=== What this task involves ===
Every picture is to be removed, and all the data is to be copied exactly.

-----

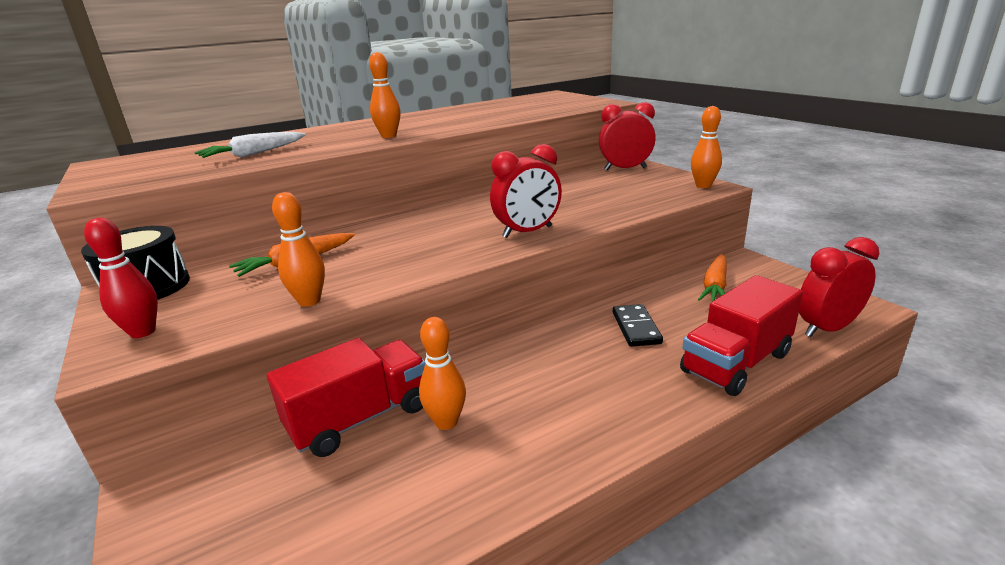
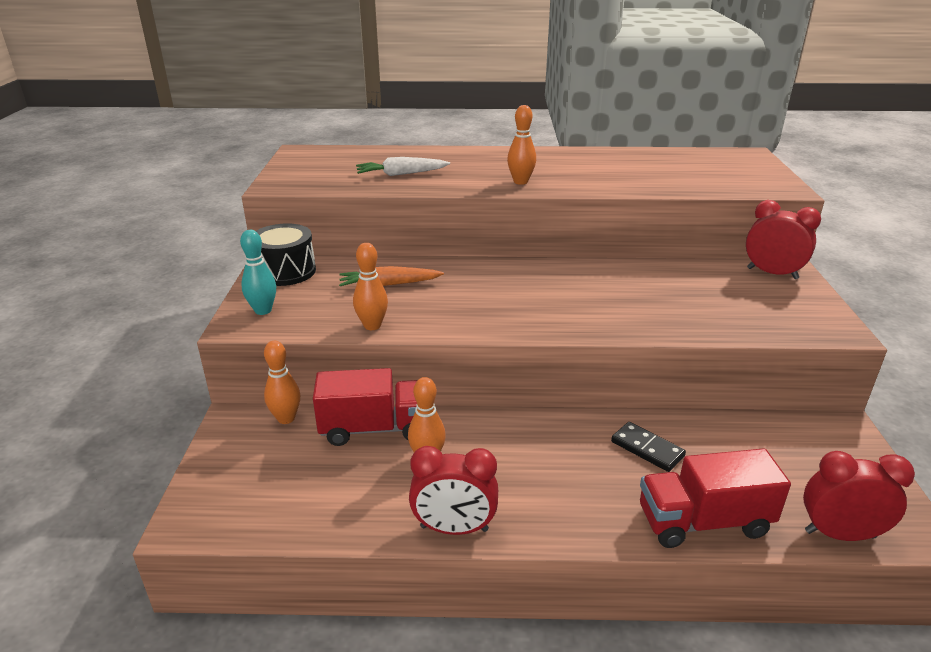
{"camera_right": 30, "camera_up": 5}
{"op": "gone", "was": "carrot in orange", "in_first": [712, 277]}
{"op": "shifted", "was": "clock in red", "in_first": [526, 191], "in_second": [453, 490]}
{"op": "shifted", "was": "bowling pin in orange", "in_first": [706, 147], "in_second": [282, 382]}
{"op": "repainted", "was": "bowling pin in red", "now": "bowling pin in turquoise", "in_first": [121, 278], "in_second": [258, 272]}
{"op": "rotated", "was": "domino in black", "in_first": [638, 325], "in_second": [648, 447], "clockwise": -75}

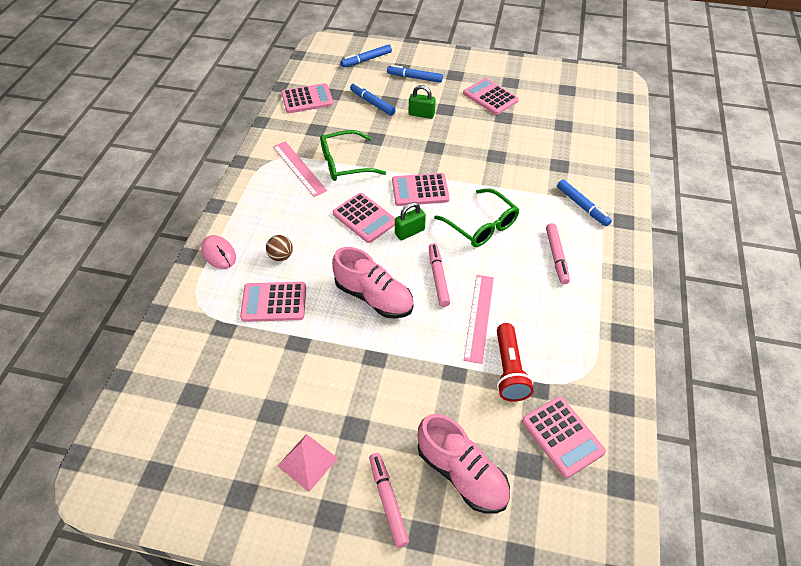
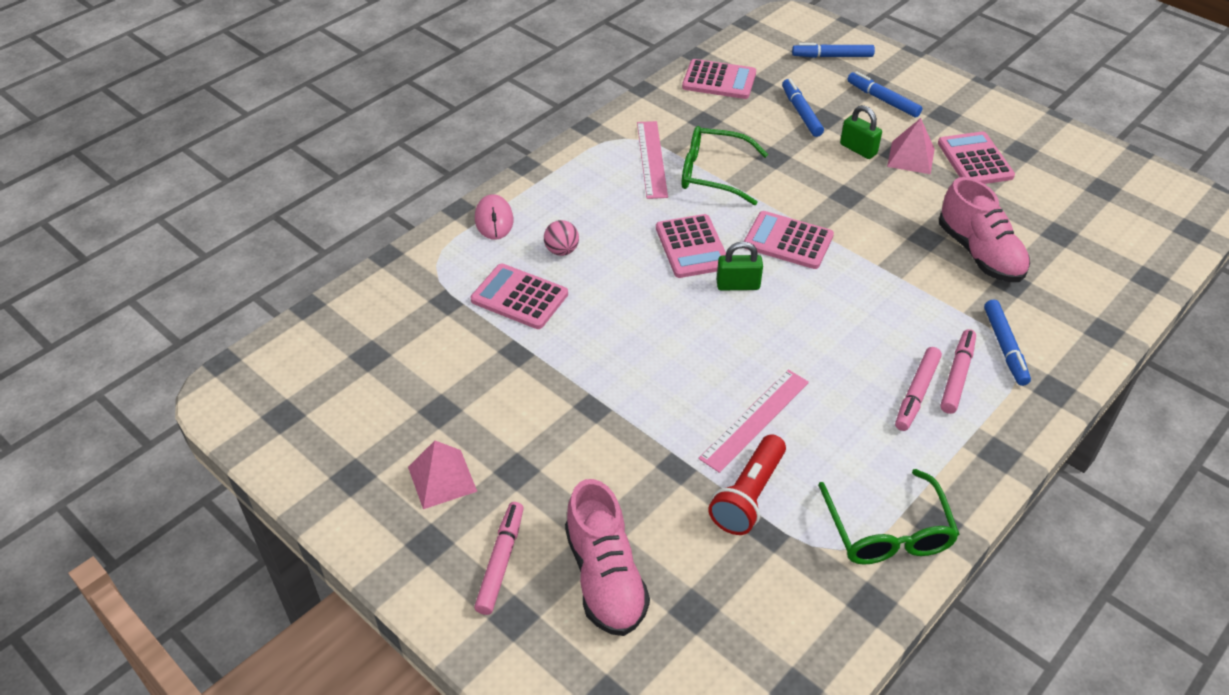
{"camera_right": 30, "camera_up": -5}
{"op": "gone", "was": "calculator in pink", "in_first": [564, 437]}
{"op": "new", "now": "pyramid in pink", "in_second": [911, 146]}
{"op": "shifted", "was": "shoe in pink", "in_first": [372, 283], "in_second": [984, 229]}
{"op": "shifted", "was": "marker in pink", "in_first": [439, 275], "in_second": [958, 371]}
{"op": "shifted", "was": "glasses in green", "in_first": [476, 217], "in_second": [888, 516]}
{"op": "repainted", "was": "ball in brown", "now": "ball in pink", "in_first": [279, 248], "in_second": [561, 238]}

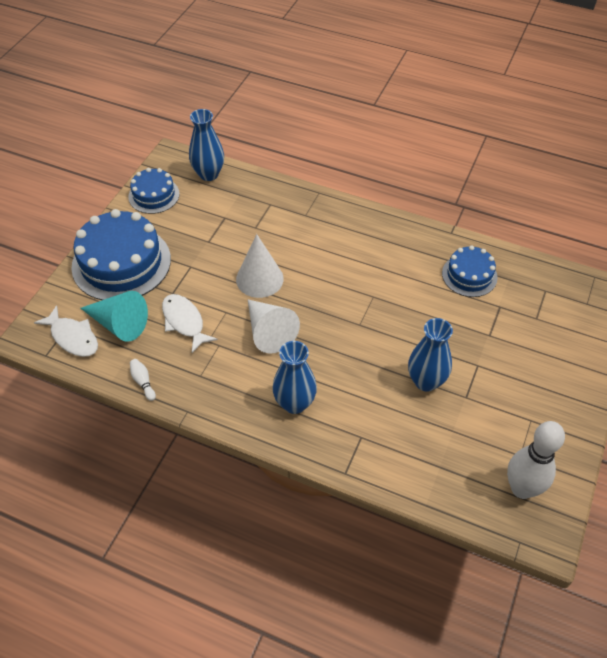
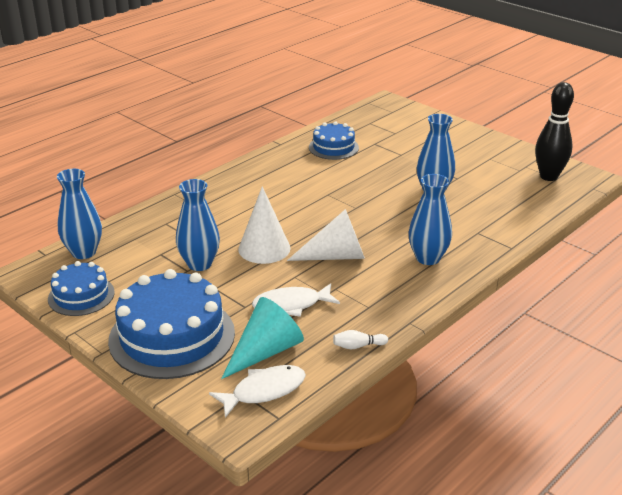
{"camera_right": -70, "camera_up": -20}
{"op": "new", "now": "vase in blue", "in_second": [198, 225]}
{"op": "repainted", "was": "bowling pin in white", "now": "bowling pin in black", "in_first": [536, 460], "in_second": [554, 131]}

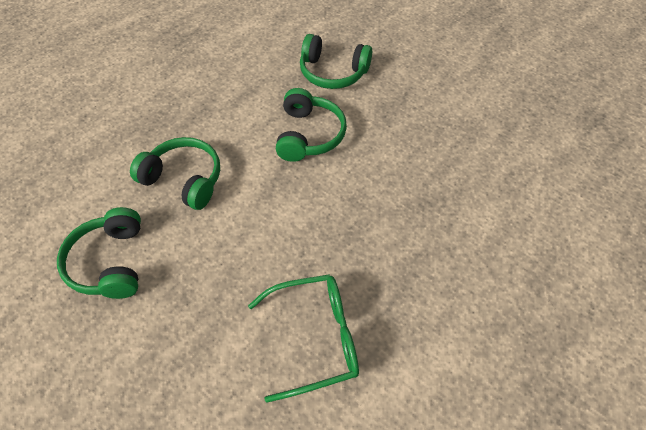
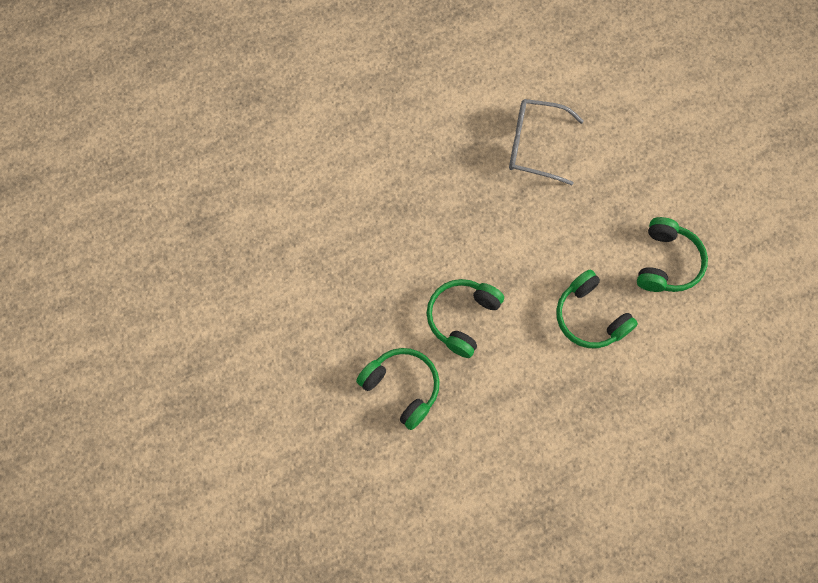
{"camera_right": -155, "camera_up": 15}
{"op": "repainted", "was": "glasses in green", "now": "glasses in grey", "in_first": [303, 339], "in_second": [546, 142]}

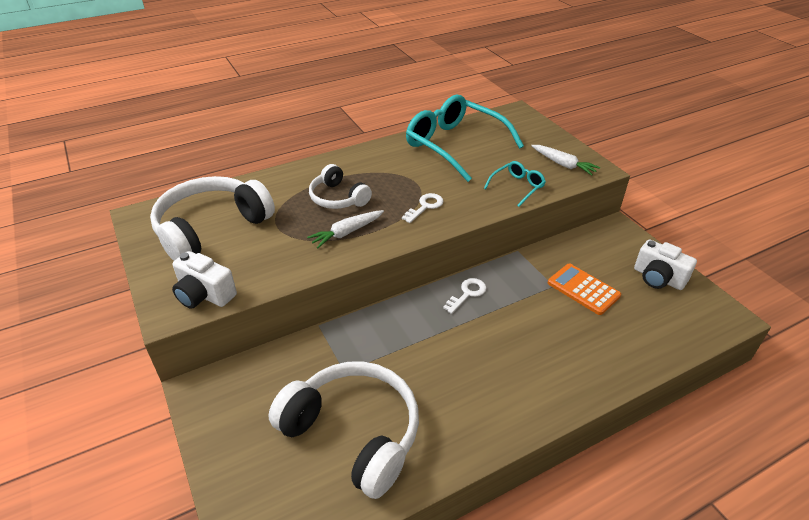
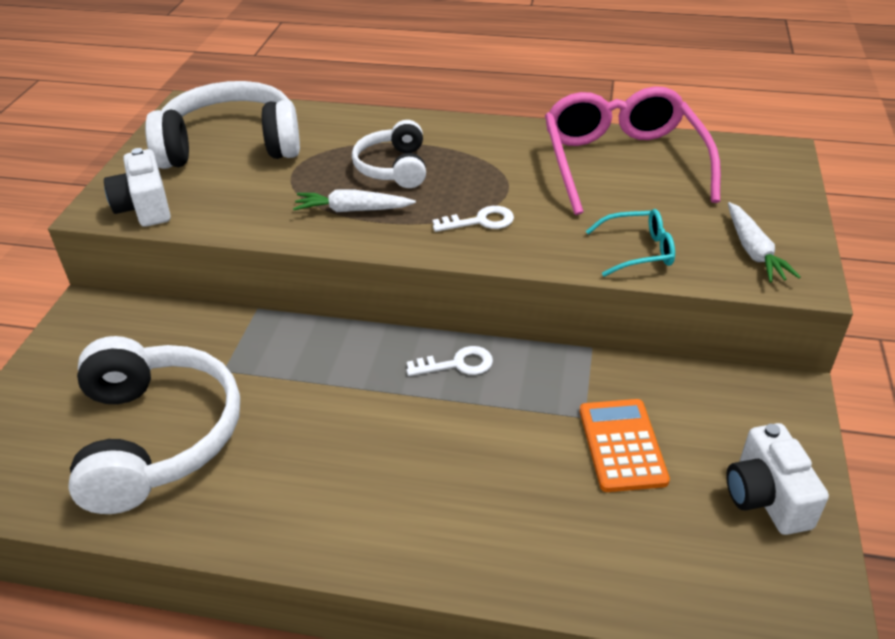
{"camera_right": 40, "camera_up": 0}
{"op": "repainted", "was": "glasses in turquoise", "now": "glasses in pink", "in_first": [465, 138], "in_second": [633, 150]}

-----

=== Result ===
{"camera_right": 30, "camera_up": 5}
{"op": "gone", "was": "carrot in orange", "in_first": [712, 277]}
{"op": "shifted", "was": "clock in red", "in_first": [526, 191], "in_second": [453, 490]}
{"op": "shifted", "was": "bowling pin in orange", "in_first": [706, 147], "in_second": [282, 382]}
{"op": "repainted", "was": "bowling pin in red", "now": "bowling pin in turquoise", "in_first": [121, 278], "in_second": [258, 272]}
{"op": "rotated", "was": "domino in black", "in_first": [638, 325], "in_second": [648, 447], "clockwise": -75}

{"camera_right": 30, "camera_up": -5}
{"op": "gone", "was": "calculator in pink", "in_first": [564, 437]}
{"op": "new", "now": "pyramid in pink", "in_second": [911, 146]}
{"op": "shifted", "was": "shoe in pink", "in_first": [372, 283], "in_second": [984, 229]}
{"op": "shifted", "was": "marker in pink", "in_first": [439, 275], "in_second": [958, 371]}
{"op": "shifted", "was": "glasses in green", "in_first": [476, 217], "in_second": [888, 516]}
{"op": "repainted", "was": "ball in brown", "now": "ball in pink", "in_first": [279, 248], "in_second": [561, 238]}

{"camera_right": -70, "camera_up": -20}
{"op": "new", "now": "vase in blue", "in_second": [198, 225]}
{"op": "repainted", "was": "bowling pin in white", "now": "bowling pin in black", "in_first": [536, 460], "in_second": [554, 131]}

{"camera_right": -155, "camera_up": 15}
{"op": "repainted", "was": "glasses in green", "now": "glasses in grey", "in_first": [303, 339], "in_second": [546, 142]}

{"camera_right": 40, "camera_up": 0}
{"op": "repainted", "was": "glasses in turquoise", "now": "glasses in pink", "in_first": [465, 138], "in_second": [633, 150]}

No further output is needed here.